**ABOUT THIS EXERCISE**
Reproduce nothing beyond the line containing "MATRIX3 pin GND: GND -> 5V". From the first line of the data below down to it, copy each line exactly, without the pictures.

**INFORMATION PROVIDED**
+++
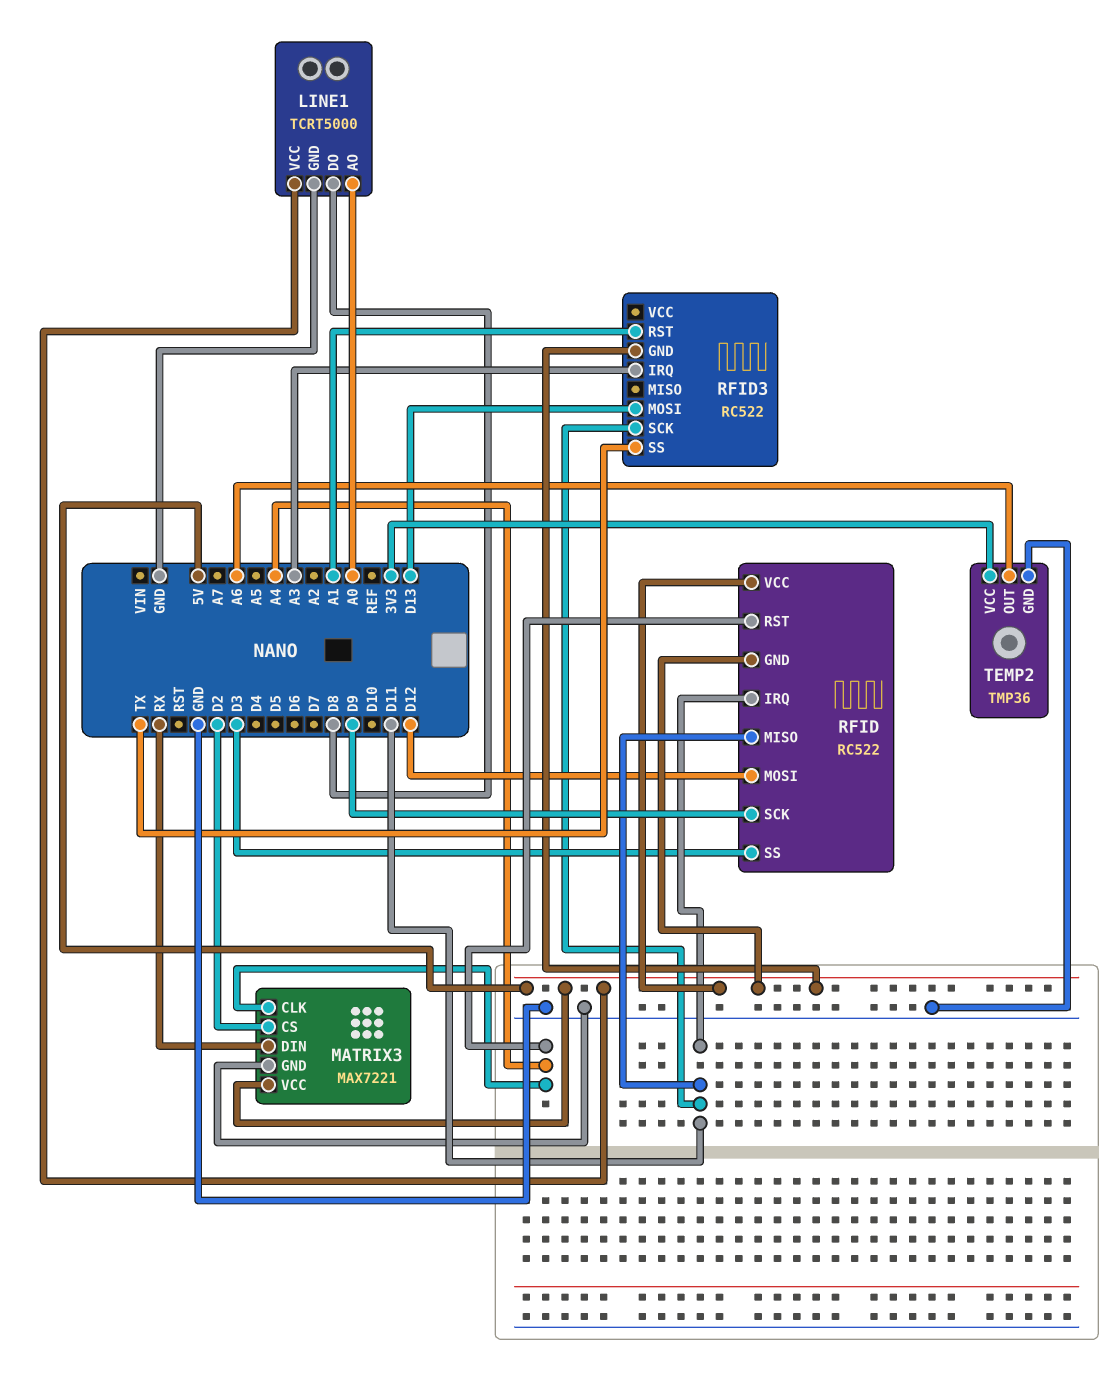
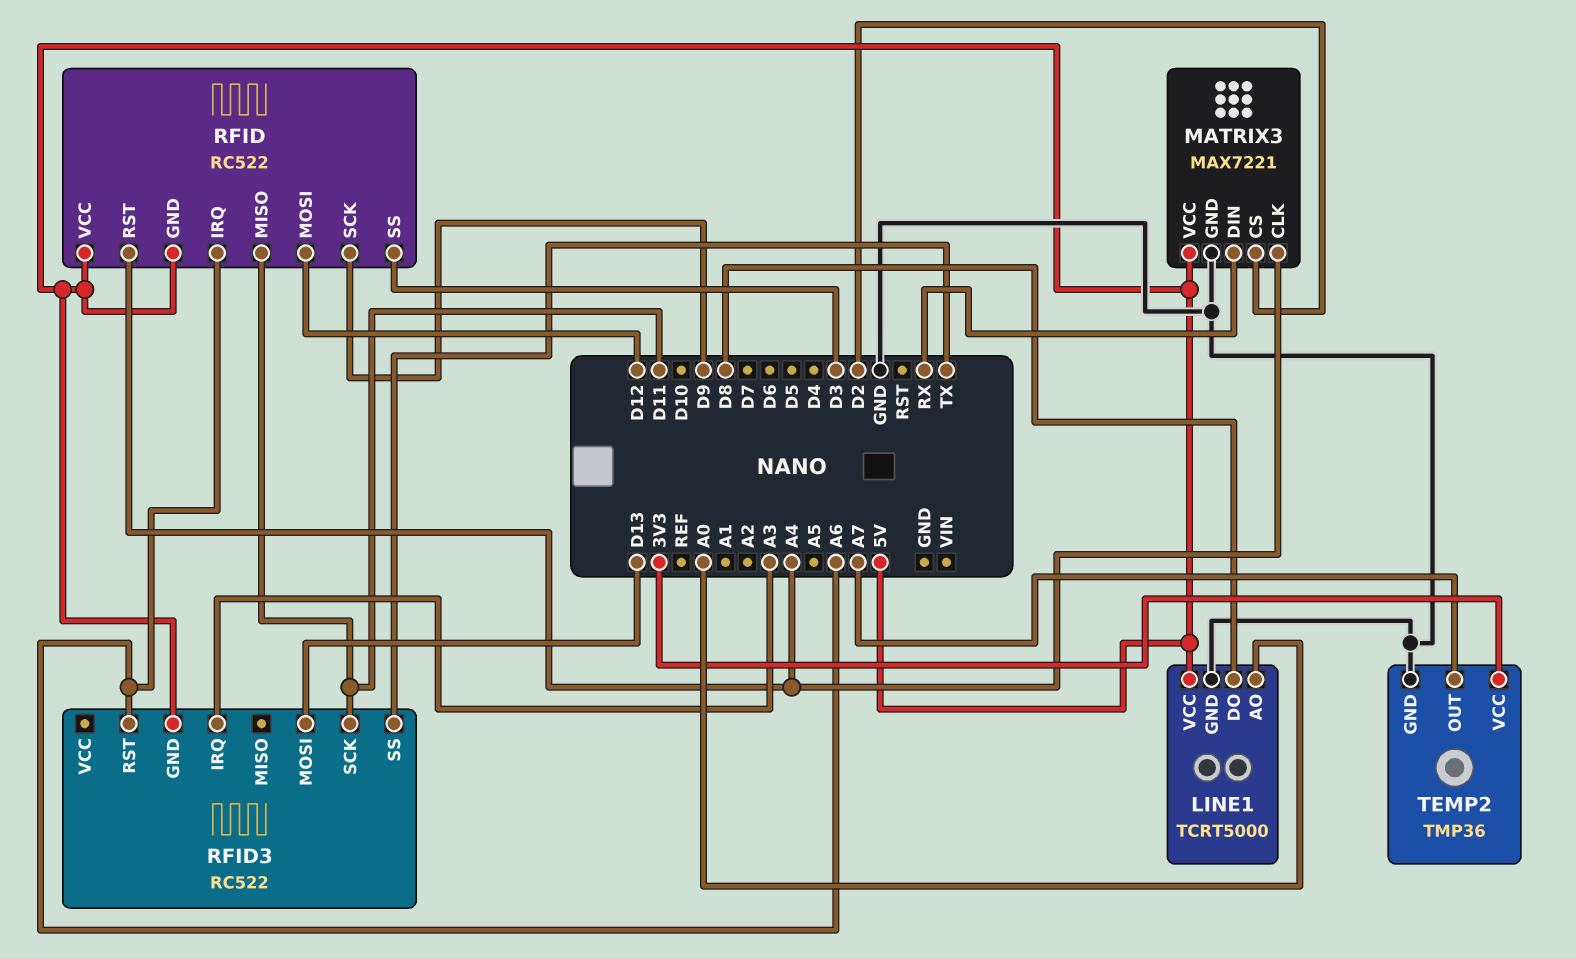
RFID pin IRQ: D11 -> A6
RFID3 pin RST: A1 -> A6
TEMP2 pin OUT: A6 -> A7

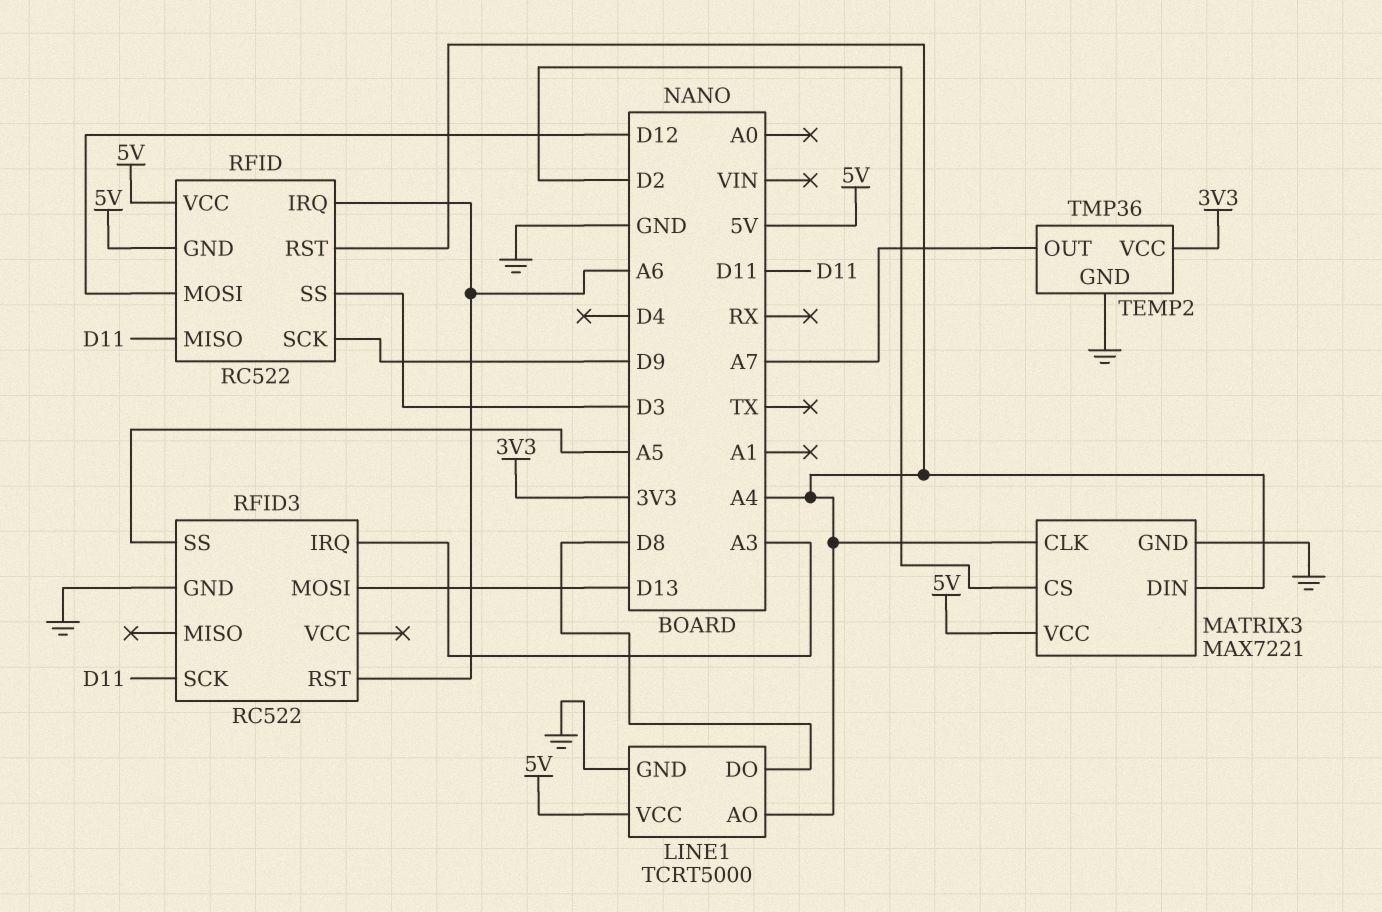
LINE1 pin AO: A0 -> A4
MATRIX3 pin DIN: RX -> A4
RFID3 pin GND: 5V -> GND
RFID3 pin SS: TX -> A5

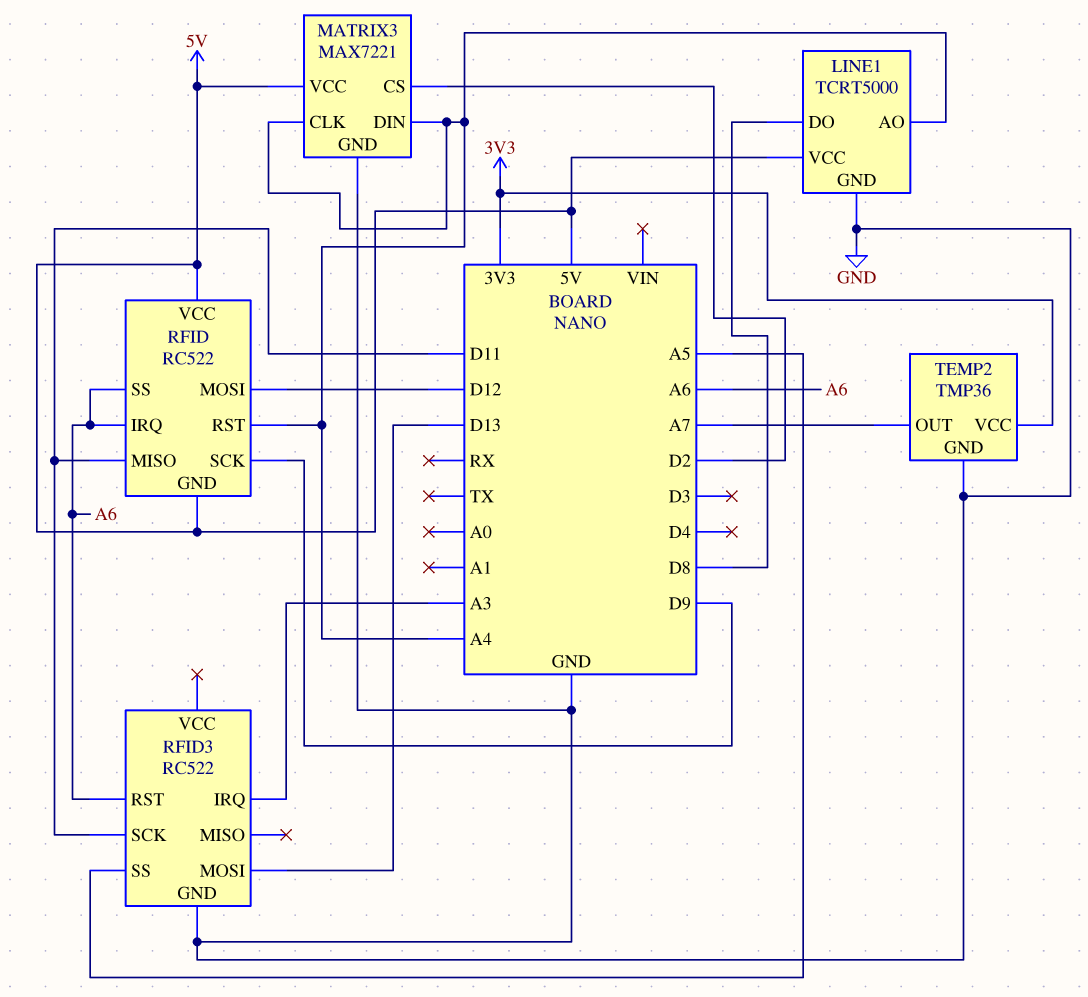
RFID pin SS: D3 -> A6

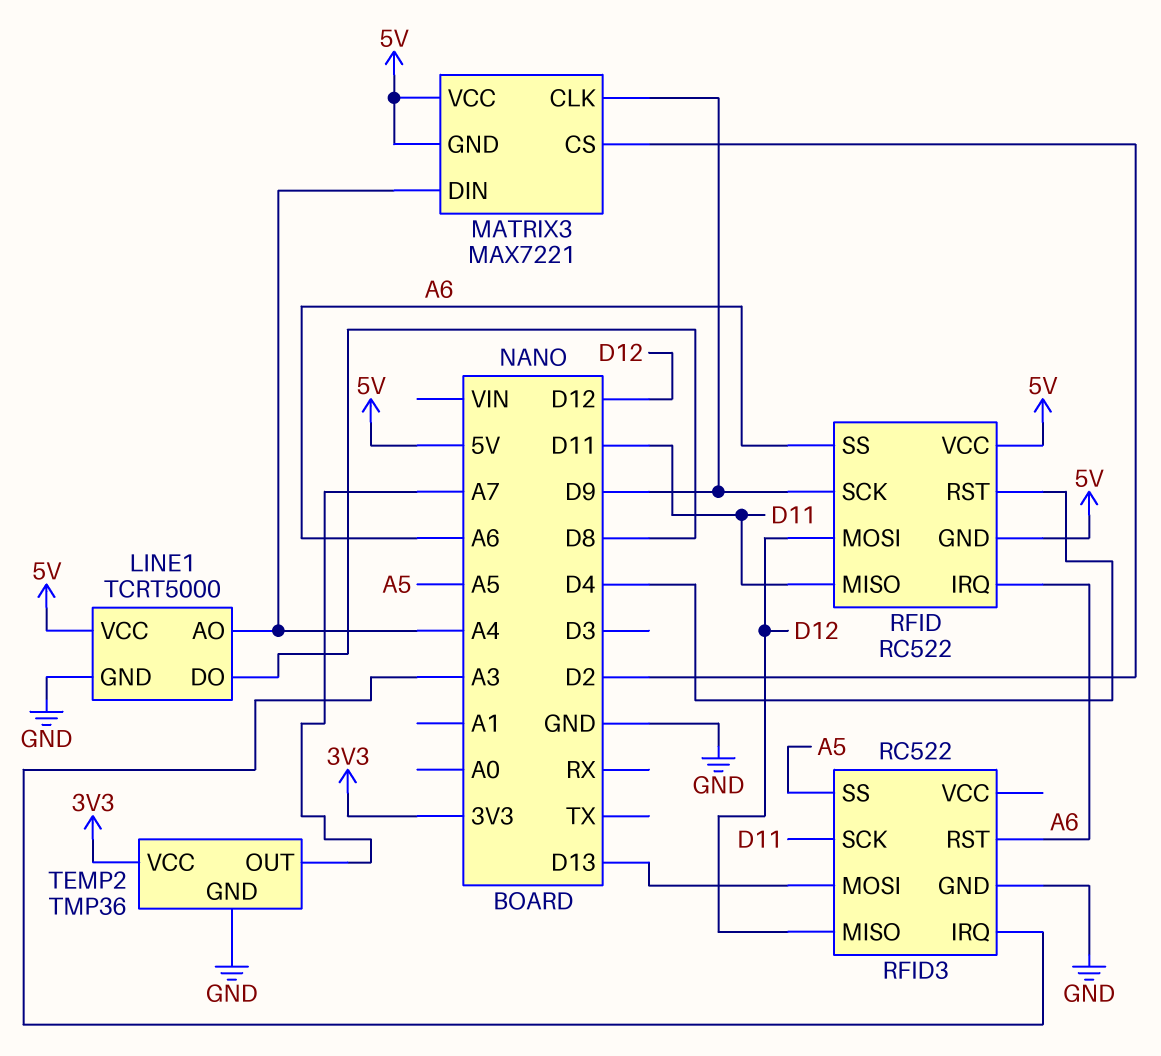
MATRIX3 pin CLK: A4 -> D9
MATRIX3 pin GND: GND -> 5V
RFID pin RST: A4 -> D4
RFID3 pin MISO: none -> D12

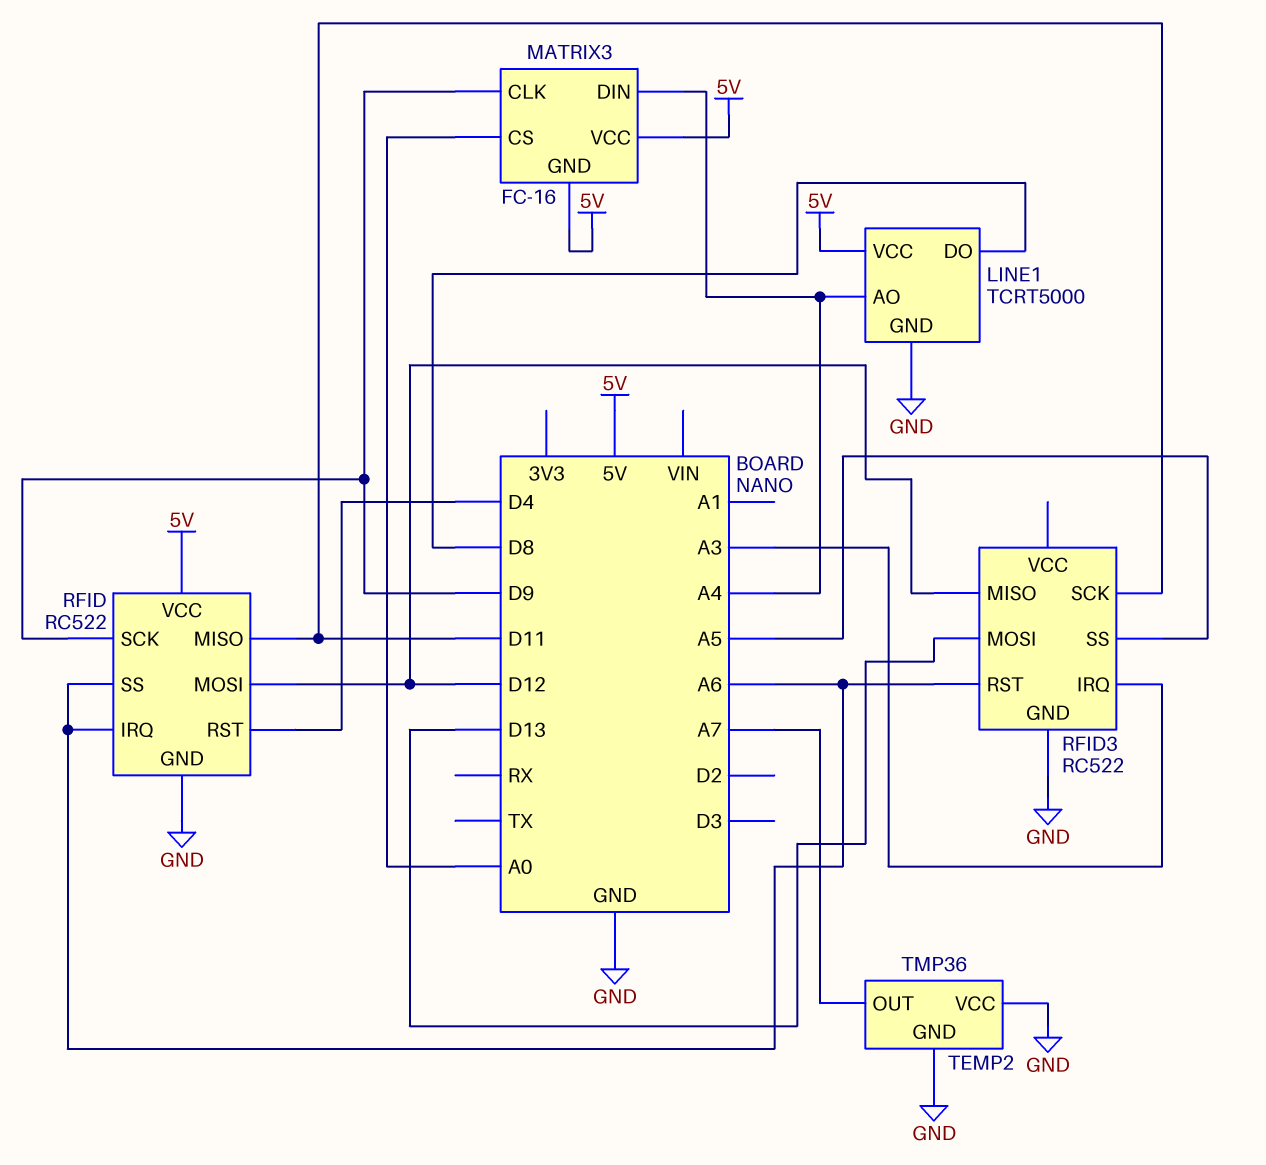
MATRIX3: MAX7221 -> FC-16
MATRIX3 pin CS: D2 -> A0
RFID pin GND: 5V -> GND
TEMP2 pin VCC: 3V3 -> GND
+++
**EXPECTED ANSWER**
RFID pin IRQ: D11 -> A6
RFID3 pin RST: A1 -> A6
TEMP2 pin OUT: A6 -> A7

LINE1 pin AO: A0 -> A4
MATRIX3 pin DIN: RX -> A4
RFID3 pin GND: 5V -> GND
RFID3 pin SS: TX -> A5

RFID pin SS: D3 -> A6

MATRIX3 pin CLK: A4 -> D9
MATRIX3 pin GND: GND -> 5V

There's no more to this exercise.